**Task item:** Pictures stay out of the copy, which must hold exactly the lines from the one containing "green plate: 6 -> 5" through the end of the material below.

Given data START

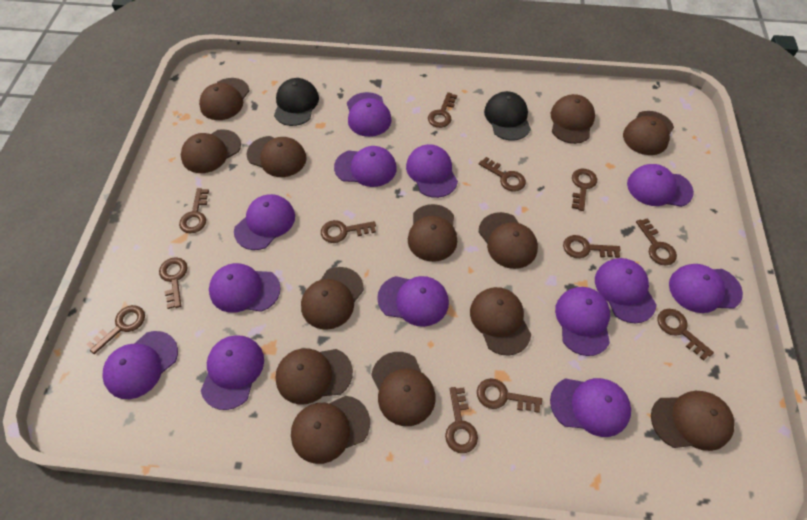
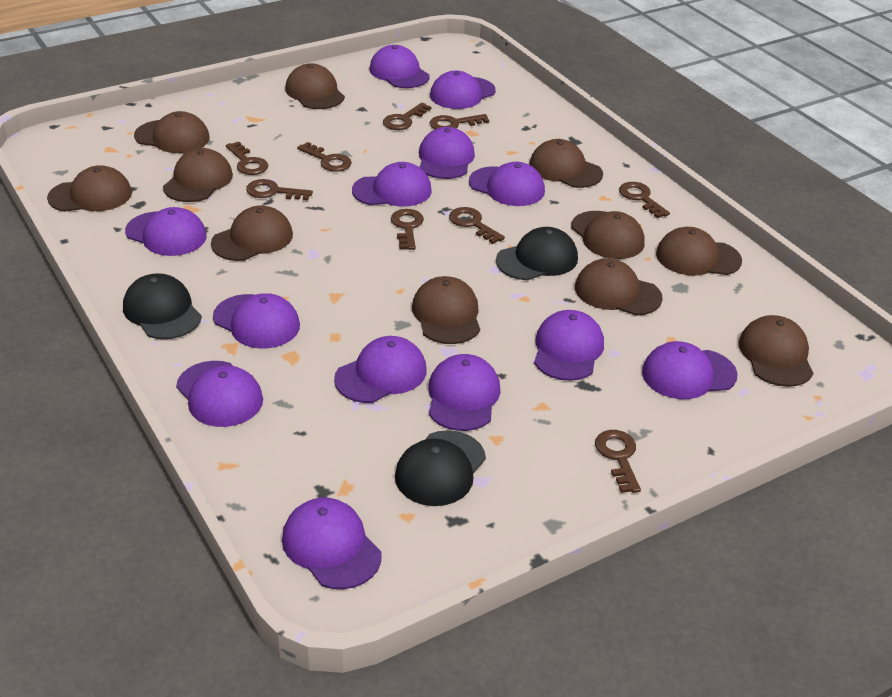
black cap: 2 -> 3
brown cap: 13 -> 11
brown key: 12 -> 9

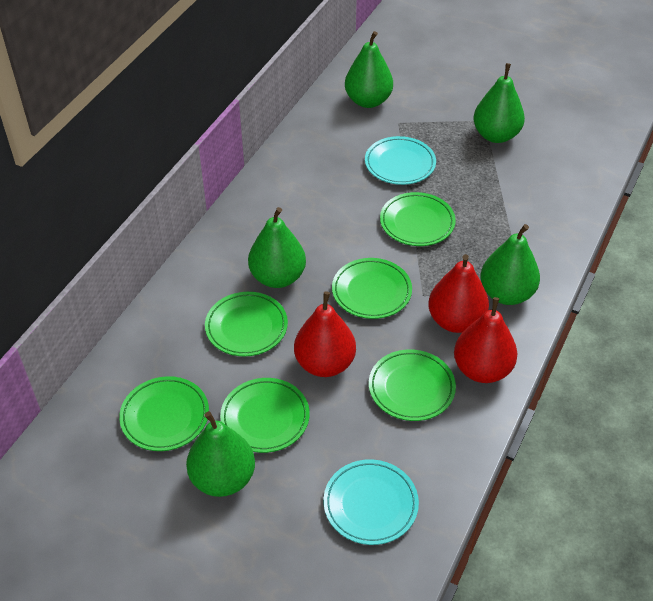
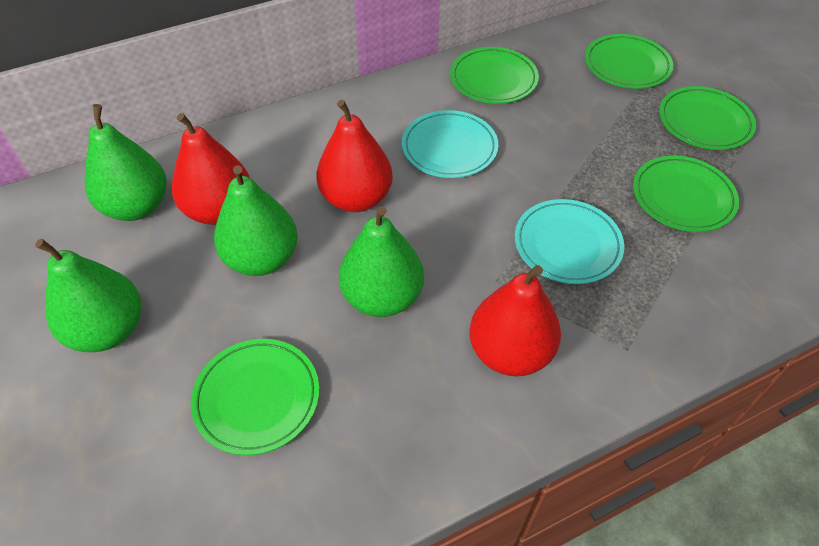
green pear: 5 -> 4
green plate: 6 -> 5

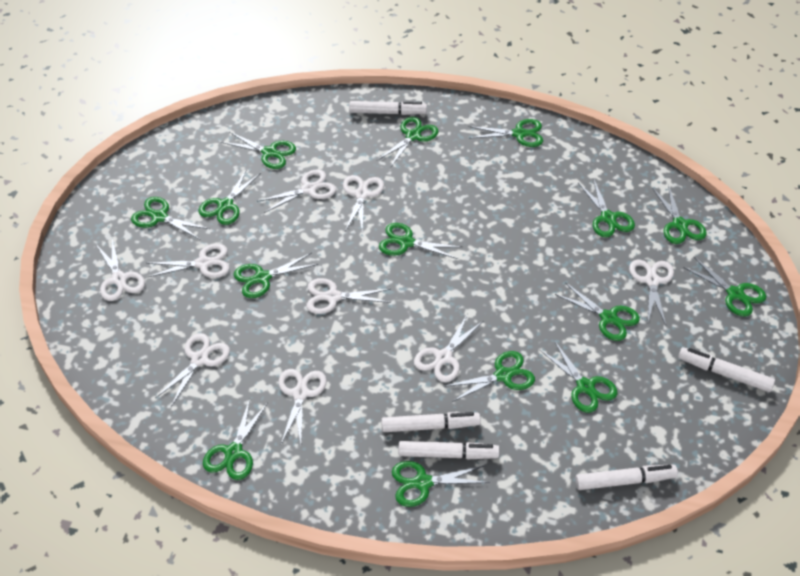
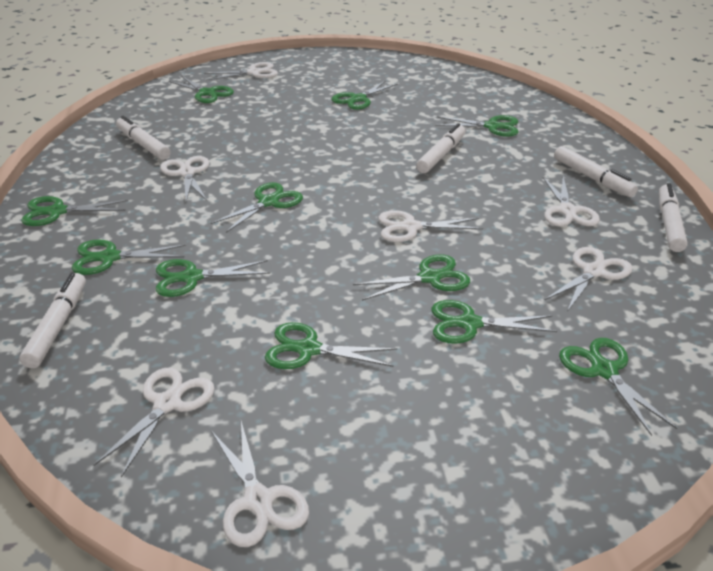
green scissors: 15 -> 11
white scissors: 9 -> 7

Given data END

**Task result:**
green plate: 6 -> 5

green scissors: 15 -> 11
white scissors: 9 -> 7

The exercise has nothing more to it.